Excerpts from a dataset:
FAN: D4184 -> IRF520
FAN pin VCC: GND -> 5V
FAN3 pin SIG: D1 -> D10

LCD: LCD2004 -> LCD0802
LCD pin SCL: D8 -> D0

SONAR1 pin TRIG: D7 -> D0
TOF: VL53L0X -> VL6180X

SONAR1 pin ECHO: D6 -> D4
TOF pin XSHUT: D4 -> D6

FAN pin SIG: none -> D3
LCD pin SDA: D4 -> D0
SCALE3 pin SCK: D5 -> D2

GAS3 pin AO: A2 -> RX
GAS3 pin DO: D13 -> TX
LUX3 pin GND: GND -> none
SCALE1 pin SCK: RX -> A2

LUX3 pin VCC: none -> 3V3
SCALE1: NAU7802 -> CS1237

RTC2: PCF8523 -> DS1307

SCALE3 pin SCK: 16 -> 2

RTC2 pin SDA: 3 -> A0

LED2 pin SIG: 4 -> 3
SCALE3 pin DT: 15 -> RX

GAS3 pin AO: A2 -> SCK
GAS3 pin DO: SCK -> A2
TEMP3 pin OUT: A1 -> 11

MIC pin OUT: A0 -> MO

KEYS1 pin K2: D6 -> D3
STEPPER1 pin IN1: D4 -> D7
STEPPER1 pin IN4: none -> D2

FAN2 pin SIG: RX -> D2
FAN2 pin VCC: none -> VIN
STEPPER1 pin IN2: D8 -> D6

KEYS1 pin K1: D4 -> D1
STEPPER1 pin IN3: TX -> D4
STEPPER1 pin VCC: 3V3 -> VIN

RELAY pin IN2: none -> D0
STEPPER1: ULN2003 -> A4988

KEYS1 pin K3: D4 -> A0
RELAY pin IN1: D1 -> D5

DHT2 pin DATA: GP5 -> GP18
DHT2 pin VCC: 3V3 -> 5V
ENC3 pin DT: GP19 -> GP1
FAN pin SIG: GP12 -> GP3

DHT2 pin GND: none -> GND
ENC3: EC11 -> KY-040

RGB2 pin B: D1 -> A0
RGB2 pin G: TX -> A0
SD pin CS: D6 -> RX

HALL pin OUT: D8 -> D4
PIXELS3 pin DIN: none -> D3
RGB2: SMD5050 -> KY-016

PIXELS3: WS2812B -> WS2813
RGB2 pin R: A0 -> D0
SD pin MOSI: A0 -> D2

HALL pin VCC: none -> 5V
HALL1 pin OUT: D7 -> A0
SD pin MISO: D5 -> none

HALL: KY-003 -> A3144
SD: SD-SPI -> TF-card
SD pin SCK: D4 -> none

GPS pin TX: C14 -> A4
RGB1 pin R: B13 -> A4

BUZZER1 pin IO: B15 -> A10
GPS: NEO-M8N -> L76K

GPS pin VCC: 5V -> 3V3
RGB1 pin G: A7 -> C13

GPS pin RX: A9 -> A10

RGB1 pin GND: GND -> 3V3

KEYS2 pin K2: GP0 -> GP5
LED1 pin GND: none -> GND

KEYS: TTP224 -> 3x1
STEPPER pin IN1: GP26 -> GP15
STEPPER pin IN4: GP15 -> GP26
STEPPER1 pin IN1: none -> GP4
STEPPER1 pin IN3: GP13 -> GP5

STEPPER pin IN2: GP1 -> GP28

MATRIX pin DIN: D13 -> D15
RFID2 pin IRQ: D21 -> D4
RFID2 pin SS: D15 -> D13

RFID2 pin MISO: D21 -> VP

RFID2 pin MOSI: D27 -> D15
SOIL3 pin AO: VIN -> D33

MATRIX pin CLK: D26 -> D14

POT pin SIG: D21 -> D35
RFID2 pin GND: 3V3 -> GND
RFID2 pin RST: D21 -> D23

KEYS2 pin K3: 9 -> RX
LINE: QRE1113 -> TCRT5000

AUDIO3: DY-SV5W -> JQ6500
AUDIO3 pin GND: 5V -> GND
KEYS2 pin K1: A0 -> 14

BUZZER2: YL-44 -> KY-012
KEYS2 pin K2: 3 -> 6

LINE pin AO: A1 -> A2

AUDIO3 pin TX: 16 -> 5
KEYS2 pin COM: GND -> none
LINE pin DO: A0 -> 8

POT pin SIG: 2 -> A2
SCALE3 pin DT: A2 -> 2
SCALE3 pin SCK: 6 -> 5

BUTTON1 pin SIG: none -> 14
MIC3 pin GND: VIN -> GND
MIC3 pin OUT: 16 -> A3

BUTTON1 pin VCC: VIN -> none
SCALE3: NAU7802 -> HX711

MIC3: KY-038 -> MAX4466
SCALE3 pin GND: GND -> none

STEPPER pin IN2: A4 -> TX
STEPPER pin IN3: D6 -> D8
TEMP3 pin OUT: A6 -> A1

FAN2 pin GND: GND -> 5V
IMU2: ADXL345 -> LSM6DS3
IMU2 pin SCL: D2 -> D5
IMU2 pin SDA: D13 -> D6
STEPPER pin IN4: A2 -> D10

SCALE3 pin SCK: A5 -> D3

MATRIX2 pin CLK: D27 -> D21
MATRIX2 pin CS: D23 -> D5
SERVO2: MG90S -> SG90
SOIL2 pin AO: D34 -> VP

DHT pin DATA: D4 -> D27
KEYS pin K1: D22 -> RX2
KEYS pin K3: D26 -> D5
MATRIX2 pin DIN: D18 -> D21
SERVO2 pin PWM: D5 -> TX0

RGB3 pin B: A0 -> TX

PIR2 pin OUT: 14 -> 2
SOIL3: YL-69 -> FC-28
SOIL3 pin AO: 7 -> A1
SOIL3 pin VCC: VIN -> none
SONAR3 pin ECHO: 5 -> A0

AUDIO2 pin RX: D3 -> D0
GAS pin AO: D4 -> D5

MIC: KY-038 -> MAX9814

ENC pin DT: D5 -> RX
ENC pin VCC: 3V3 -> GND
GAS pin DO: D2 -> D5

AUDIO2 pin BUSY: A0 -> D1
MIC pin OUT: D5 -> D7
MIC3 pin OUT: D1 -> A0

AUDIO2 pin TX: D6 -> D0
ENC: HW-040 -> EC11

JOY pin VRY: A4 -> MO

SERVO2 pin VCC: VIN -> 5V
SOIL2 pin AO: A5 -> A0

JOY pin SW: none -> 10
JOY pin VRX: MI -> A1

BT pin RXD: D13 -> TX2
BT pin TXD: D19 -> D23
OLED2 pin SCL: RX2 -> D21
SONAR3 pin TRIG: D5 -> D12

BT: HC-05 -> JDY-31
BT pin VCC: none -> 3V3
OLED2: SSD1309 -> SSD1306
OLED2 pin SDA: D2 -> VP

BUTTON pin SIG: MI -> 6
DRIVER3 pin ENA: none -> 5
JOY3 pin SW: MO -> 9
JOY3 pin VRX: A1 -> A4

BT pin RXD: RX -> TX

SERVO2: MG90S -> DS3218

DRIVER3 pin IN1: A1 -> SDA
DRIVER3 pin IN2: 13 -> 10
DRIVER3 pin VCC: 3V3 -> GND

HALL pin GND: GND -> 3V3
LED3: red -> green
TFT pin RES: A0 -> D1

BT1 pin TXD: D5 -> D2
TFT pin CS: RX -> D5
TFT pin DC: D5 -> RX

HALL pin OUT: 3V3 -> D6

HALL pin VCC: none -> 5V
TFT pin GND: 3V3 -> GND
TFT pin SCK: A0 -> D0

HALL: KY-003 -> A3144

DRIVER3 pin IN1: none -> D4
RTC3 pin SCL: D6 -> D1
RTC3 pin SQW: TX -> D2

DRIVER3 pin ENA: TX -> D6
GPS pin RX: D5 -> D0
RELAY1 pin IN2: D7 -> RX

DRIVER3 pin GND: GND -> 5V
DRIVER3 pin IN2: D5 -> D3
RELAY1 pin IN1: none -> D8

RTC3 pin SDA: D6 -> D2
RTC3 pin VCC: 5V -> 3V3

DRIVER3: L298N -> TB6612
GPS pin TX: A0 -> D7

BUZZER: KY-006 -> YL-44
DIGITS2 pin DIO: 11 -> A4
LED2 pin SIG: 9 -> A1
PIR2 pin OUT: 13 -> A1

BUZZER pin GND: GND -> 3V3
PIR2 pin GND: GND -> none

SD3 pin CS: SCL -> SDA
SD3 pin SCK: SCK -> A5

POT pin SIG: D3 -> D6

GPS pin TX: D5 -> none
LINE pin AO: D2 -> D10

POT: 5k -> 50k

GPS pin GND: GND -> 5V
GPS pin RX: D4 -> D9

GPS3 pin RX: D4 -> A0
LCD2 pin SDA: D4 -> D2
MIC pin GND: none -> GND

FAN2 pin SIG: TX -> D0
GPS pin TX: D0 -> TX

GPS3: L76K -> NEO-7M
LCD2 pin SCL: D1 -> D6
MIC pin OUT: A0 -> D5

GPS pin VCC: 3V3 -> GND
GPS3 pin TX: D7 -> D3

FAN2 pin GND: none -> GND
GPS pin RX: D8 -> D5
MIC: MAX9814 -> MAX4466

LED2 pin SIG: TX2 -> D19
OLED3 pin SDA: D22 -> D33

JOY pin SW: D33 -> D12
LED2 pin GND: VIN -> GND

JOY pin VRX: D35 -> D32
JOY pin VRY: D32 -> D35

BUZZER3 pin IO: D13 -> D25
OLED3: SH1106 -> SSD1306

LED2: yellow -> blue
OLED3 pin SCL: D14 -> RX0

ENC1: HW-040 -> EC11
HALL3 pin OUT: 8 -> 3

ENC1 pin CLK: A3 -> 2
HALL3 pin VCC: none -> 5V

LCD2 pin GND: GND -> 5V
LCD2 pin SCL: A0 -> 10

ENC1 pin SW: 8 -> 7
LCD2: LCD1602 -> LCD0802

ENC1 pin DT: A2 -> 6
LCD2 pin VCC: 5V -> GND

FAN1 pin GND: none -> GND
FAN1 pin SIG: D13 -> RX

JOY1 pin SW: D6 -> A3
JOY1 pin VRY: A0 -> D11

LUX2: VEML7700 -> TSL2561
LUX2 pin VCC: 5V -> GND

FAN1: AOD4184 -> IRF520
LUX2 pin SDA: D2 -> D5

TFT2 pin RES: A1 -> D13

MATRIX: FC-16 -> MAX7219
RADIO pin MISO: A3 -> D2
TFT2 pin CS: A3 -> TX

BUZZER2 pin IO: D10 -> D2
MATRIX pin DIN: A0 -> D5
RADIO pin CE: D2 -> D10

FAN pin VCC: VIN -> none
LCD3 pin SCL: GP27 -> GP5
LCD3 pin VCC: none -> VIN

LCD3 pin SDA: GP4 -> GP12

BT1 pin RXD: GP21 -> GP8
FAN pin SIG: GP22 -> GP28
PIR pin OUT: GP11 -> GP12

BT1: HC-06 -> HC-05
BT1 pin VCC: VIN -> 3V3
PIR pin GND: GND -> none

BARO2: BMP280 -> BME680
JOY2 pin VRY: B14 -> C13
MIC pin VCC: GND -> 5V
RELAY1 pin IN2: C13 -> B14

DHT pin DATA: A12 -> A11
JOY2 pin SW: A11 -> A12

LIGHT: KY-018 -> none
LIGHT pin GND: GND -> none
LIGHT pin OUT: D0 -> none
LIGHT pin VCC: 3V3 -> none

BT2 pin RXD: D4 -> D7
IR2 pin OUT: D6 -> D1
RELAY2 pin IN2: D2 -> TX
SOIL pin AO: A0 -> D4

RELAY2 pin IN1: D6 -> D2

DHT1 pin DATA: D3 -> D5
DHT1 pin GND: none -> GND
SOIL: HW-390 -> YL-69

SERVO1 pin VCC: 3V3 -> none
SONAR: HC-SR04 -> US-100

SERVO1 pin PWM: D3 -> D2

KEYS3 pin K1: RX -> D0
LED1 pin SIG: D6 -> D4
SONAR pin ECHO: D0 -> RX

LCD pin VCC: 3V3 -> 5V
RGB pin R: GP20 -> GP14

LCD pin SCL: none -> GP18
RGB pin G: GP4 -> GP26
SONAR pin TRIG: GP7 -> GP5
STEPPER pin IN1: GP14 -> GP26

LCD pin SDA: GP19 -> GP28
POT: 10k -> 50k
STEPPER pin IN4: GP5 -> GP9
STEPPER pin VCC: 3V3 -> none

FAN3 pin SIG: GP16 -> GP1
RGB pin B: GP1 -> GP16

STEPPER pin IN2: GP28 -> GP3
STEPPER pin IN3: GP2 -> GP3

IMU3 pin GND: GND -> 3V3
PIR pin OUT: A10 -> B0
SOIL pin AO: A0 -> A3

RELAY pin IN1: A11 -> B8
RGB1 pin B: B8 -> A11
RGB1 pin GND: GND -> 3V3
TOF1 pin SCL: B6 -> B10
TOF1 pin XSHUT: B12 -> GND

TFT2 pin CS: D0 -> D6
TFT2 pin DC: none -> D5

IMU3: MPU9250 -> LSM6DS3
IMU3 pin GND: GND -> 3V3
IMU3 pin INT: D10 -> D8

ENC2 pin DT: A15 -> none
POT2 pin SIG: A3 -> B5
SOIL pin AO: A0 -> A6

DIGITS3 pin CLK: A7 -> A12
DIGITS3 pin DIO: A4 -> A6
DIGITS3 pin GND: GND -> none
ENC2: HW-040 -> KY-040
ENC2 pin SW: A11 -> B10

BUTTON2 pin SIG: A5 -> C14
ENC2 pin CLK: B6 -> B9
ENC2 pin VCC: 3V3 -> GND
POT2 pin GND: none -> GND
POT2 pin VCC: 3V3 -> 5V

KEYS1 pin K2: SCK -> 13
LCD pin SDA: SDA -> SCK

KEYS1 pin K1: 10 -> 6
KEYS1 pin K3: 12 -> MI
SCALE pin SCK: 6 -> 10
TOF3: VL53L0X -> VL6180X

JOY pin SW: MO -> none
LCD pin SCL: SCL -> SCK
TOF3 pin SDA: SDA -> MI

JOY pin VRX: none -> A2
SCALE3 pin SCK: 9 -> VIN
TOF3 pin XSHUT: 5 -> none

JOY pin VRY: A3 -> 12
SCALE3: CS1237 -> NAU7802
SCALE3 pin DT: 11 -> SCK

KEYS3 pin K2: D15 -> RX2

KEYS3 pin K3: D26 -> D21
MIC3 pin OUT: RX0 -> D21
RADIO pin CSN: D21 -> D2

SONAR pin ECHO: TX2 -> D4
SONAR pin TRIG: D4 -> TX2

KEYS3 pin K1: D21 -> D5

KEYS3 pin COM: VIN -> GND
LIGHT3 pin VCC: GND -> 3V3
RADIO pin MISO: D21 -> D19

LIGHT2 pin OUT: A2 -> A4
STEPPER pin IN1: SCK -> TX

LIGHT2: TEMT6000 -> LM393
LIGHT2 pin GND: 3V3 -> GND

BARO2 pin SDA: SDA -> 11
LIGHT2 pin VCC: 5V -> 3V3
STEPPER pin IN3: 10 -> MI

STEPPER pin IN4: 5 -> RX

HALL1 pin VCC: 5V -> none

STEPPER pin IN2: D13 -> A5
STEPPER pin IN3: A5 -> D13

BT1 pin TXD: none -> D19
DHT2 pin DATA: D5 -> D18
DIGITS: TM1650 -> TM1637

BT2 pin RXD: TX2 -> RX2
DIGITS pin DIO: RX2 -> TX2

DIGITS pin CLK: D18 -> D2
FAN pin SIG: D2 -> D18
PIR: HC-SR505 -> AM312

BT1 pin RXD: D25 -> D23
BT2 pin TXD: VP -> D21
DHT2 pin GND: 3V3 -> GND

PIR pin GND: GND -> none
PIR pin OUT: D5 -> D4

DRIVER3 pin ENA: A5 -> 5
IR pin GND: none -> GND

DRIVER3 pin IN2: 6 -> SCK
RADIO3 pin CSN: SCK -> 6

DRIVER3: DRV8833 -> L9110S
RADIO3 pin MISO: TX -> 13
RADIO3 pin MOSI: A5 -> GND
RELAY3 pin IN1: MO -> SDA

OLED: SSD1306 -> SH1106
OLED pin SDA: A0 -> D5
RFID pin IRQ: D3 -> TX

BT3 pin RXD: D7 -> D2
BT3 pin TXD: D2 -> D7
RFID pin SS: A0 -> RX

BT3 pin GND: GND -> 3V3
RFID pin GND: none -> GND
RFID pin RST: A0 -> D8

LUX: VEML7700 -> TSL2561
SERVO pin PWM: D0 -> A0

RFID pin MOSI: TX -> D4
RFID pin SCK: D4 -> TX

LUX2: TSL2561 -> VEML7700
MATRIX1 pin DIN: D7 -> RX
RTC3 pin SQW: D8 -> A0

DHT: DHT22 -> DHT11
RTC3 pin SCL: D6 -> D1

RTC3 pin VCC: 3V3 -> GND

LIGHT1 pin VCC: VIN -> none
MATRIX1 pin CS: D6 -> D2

◆ **WHAT IS BEING ASKED**
With the first line being the one containing "DRIVER3: DRV8833 -> L9110S" and the last line the one containing "RFID pin MOSI: TX -> D4", transcribe exactly the lines above that fall in that range.

◆ **EXPECTED ANSWER**
DRIVER3: DRV8833 -> L9110S
RADIO3 pin MISO: TX -> 13
RADIO3 pin MOSI: A5 -> GND
RELAY3 pin IN1: MO -> SDA

OLED: SSD1306 -> SH1106
OLED pin SDA: A0 -> D5
RFID pin IRQ: D3 -> TX

BT3 pin RXD: D7 -> D2
BT3 pin TXD: D2 -> D7
RFID pin SS: A0 -> RX

BT3 pin GND: GND -> 3V3
RFID pin GND: none -> GND
RFID pin RST: A0 -> D8

LUX: VEML7700 -> TSL2561
SERVO pin PWM: D0 -> A0

RFID pin MOSI: TX -> D4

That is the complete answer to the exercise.